In the entries that follow, the first line to write out is the one containing "orange arrow: moved 32", and the last is the one containing "red square: moved 23 px left, 49 px up". Reproduce that stretch exactly, with nothing before or after it.

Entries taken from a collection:
++++

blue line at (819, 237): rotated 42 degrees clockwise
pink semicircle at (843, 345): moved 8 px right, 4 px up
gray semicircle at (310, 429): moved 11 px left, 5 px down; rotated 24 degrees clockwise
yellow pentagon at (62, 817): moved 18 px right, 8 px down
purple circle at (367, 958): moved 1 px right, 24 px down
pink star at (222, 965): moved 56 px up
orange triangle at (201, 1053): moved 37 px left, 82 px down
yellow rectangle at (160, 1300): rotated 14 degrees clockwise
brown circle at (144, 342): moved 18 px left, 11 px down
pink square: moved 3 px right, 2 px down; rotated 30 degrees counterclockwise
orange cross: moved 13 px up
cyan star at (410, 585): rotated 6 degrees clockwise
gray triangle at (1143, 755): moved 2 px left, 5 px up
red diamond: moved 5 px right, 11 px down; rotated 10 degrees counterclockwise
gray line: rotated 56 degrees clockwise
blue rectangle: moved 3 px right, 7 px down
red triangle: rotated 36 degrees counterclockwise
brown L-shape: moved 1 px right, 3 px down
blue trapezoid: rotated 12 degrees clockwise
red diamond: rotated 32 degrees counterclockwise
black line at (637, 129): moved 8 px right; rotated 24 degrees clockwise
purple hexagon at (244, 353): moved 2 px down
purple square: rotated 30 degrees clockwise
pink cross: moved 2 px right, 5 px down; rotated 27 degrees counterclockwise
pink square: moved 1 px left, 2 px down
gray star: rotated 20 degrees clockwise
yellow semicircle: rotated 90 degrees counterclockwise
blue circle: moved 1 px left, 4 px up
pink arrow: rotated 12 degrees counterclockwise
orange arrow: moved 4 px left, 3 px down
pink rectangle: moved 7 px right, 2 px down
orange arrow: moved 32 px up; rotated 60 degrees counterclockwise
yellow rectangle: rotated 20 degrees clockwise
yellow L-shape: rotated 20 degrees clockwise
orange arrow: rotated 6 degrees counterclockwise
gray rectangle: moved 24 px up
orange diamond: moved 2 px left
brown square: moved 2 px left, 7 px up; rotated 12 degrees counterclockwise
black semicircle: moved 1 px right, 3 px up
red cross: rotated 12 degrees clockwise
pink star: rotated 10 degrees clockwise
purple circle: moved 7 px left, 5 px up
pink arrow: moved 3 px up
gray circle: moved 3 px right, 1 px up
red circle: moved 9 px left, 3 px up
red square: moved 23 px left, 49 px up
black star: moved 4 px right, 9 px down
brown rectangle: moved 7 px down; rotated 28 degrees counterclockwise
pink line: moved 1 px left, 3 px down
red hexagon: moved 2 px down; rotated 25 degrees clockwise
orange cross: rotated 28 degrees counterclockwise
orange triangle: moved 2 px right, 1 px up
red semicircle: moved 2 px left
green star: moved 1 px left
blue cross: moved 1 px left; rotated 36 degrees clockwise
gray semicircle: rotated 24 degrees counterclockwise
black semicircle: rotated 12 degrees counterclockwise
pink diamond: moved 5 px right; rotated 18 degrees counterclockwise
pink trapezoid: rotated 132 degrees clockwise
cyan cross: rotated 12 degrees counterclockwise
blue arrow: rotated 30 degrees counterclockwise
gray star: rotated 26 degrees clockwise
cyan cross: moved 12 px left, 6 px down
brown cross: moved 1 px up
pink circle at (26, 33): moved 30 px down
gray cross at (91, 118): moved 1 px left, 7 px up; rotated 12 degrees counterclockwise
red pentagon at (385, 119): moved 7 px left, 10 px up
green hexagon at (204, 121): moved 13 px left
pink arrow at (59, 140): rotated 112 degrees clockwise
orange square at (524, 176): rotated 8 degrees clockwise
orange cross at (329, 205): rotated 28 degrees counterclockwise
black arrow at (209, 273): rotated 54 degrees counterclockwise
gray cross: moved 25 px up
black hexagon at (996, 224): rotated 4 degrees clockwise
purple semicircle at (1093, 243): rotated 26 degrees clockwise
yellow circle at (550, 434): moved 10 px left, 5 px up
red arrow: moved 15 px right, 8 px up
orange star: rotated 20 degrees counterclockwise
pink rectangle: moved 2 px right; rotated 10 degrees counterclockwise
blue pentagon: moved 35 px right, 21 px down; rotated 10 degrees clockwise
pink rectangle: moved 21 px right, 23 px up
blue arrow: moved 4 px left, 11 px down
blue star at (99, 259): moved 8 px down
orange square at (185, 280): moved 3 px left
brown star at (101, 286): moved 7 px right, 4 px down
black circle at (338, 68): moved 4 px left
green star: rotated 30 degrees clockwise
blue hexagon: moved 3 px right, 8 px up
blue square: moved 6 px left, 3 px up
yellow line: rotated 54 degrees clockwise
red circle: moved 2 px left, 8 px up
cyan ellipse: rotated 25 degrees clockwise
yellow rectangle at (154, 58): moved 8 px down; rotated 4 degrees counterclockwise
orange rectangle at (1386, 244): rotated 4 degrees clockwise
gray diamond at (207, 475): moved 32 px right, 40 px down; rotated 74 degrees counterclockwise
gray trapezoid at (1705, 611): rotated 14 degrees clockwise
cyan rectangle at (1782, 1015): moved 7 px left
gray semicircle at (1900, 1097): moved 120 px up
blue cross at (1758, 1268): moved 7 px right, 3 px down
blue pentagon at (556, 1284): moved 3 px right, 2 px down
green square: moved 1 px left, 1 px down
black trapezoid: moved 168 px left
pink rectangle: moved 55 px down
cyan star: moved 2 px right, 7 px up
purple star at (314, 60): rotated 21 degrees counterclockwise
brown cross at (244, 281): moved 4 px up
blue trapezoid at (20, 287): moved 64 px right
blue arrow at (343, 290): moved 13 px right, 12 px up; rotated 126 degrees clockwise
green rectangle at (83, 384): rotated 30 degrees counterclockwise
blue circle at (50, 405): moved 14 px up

++++

→ **Exercise result**:
orange arrow: moved 32 px up; rotated 60 degrees counterclockwise
yellow rectangle: rotated 20 degrees clockwise
yellow L-shape: rotated 20 degrees clockwise
orange arrow: rotated 6 degrees counterclockwise
gray rectangle: moved 24 px up
orange diamond: moved 2 px left
brown square: moved 2 px left, 7 px up; rotated 12 degrees counterclockwise
black semicircle: moved 1 px right, 3 px up
red cross: rotated 12 degrees clockwise
pink star: rotated 10 degrees clockwise
purple circle: moved 7 px left, 5 px up
pink arrow: moved 3 px up
gray circle: moved 3 px right, 1 px up
red circle: moved 9 px left, 3 px up
red square: moved 23 px left, 49 px up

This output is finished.